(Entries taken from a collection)
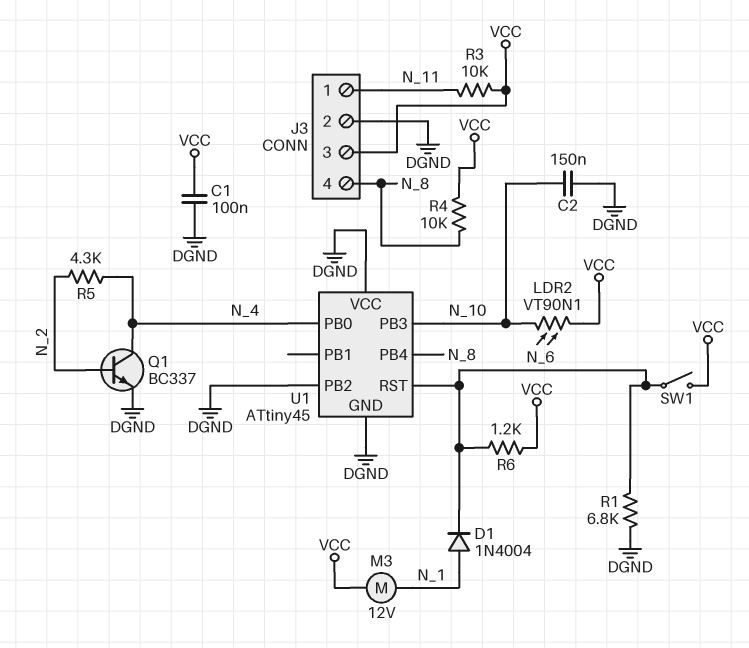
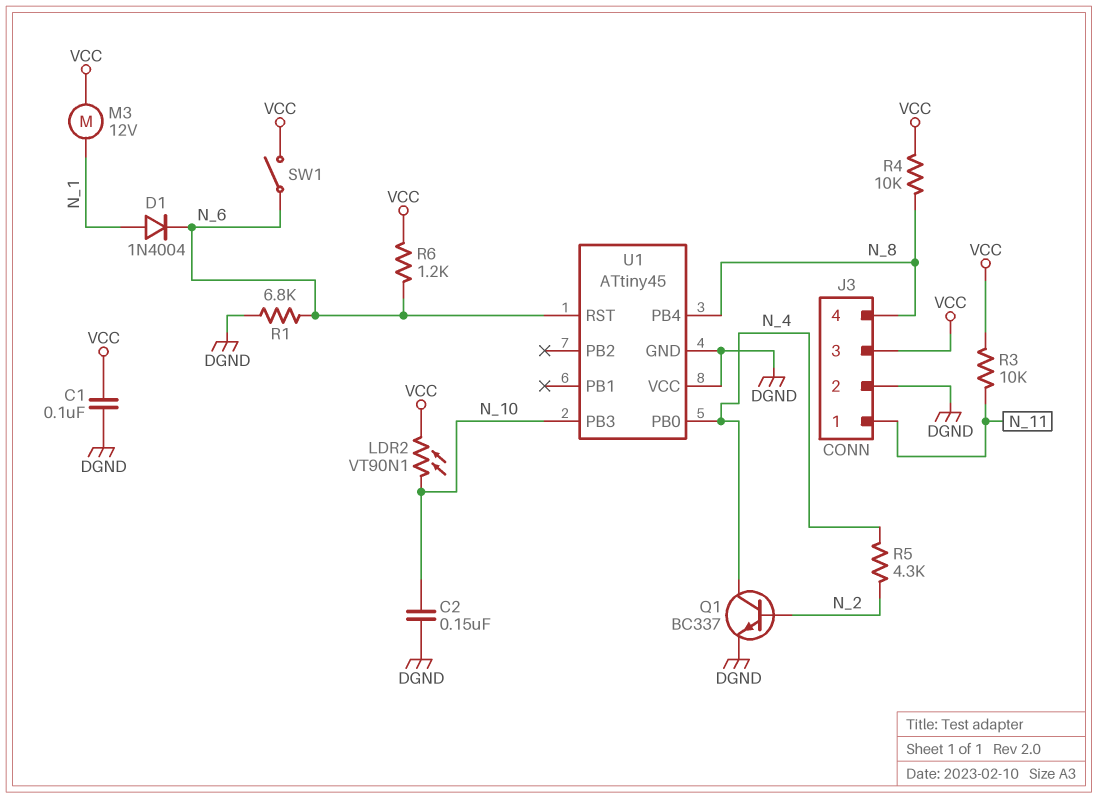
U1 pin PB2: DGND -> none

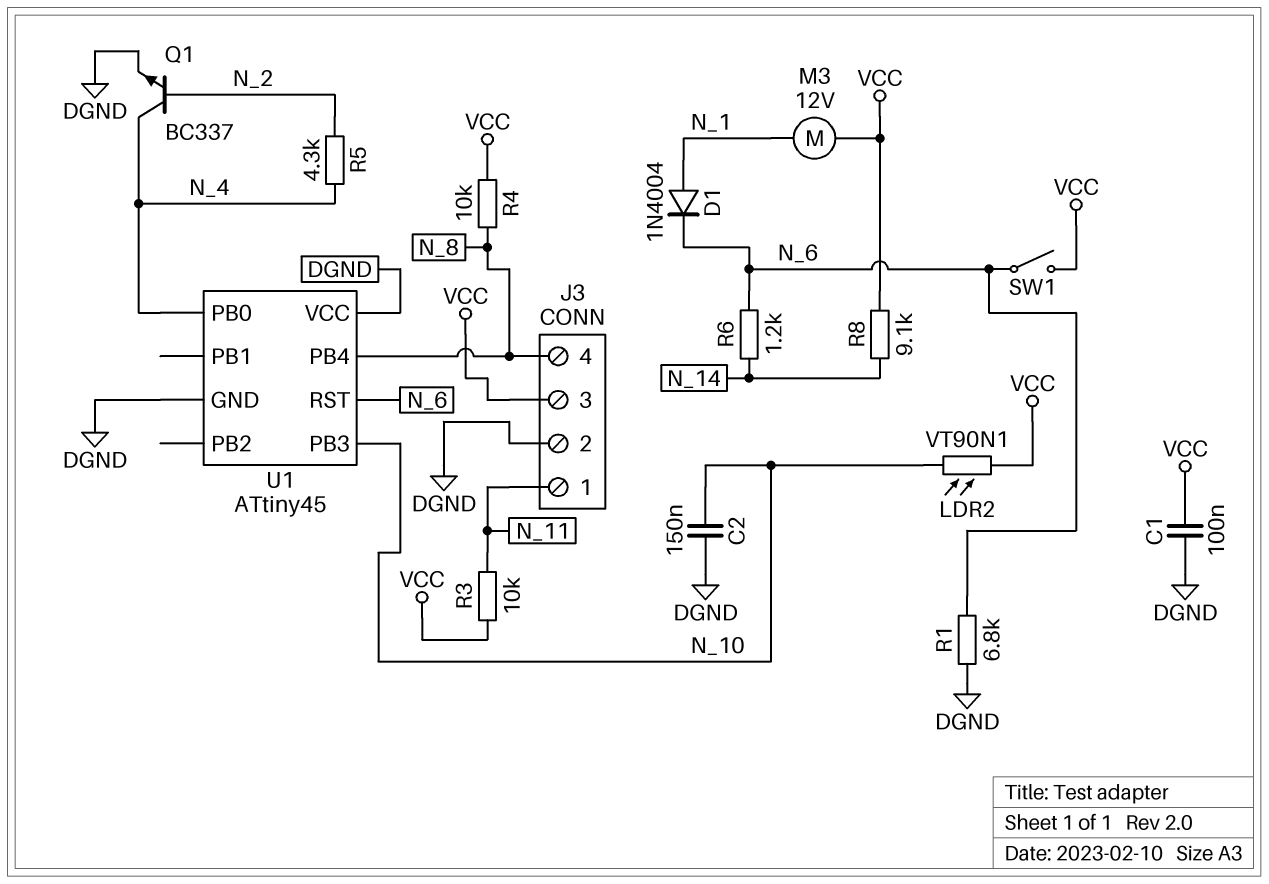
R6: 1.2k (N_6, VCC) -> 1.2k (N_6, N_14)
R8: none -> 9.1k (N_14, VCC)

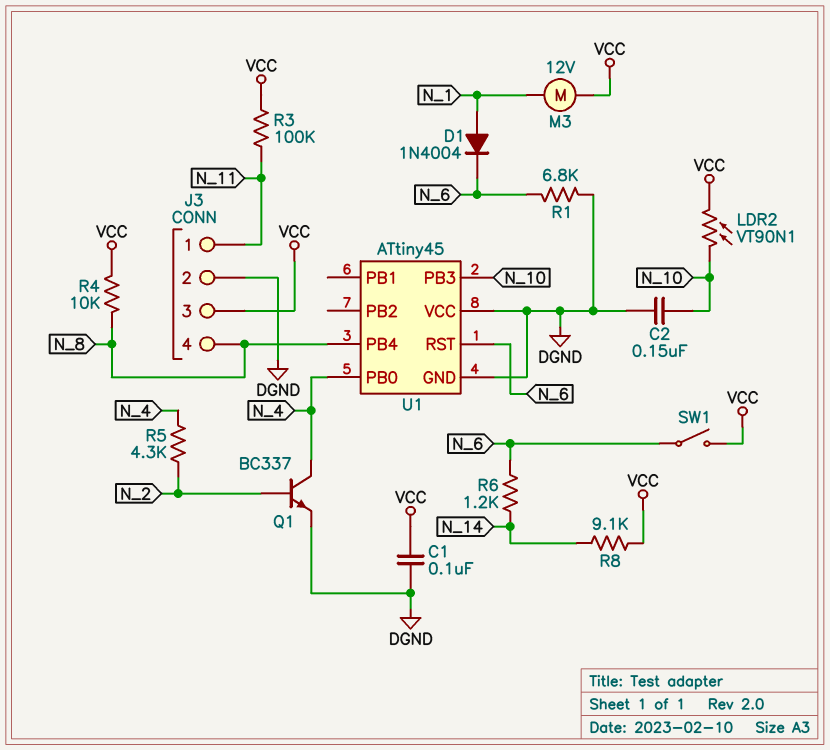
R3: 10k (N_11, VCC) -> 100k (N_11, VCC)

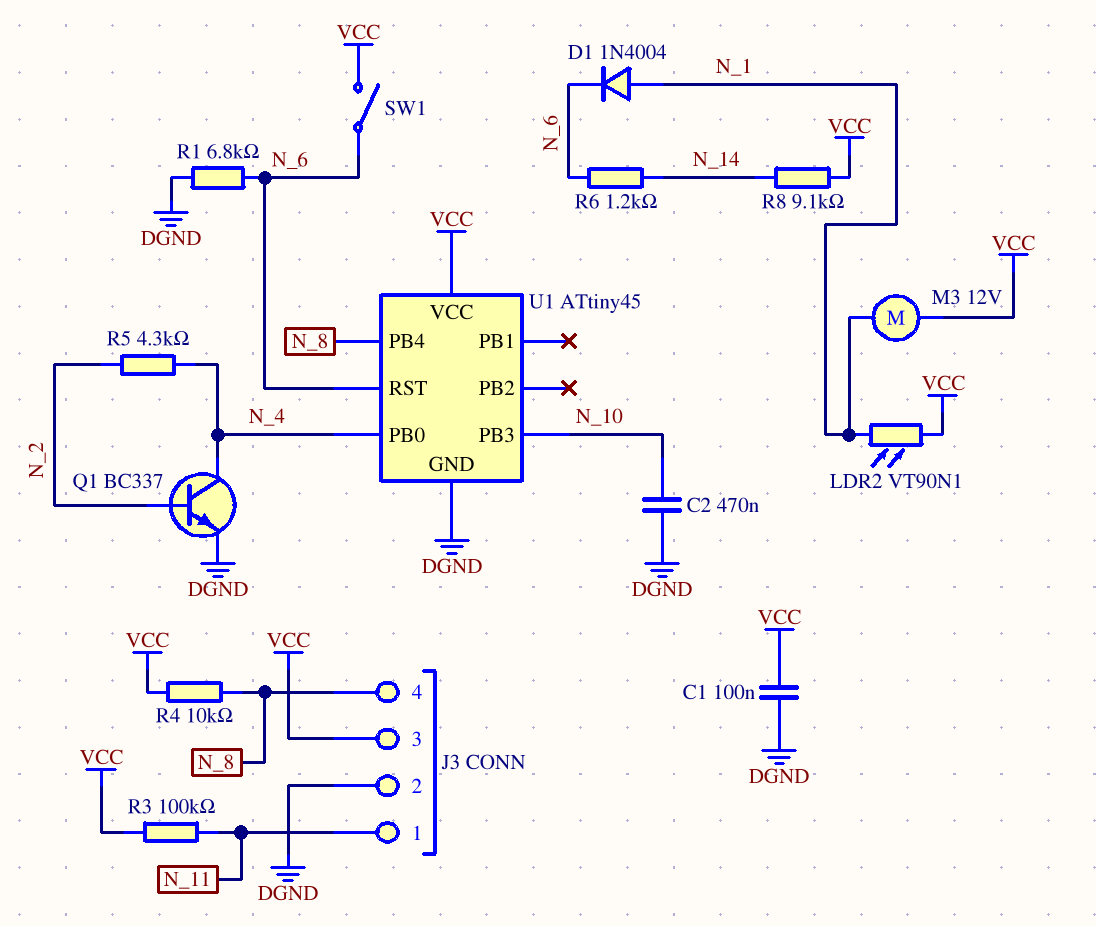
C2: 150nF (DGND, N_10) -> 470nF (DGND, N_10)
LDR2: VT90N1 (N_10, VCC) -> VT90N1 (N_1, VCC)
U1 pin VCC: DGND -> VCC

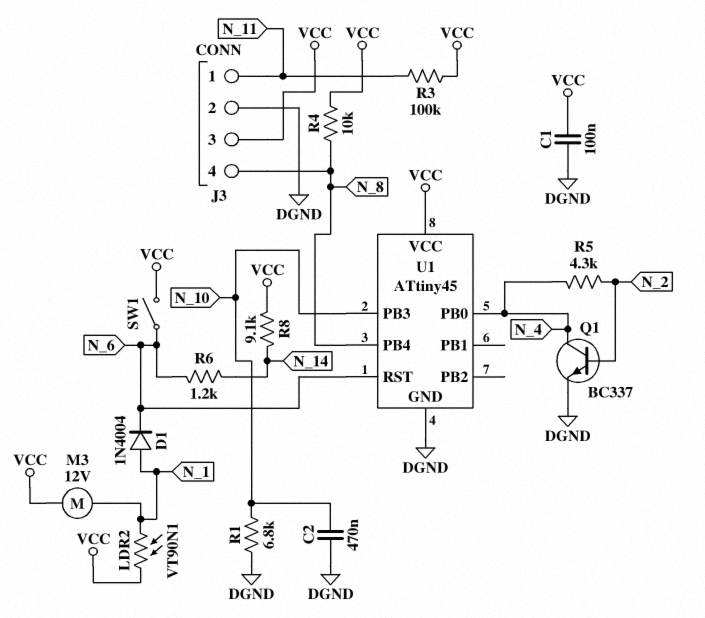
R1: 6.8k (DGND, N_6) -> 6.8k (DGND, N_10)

WORK INSTRUCTIONS:
Would you please repeat each record exactly? Leave the pictures out.

RESPONSE TO THE TASK:
U1 pin PB2: DGND -> none

R6: 1.2k (N_6, VCC) -> 1.2k (N_6, N_14)
R8: none -> 9.1k (N_14, VCC)

R3: 10k (N_11, VCC) -> 100k (N_11, VCC)

C2: 150nF (DGND, N_10) -> 470nF (DGND, N_10)
LDR2: VT90N1 (N_10, VCC) -> VT90N1 (N_1, VCC)
U1 pin VCC: DGND -> VCC

R1: 6.8k (DGND, N_6) -> 6.8k (DGND, N_10)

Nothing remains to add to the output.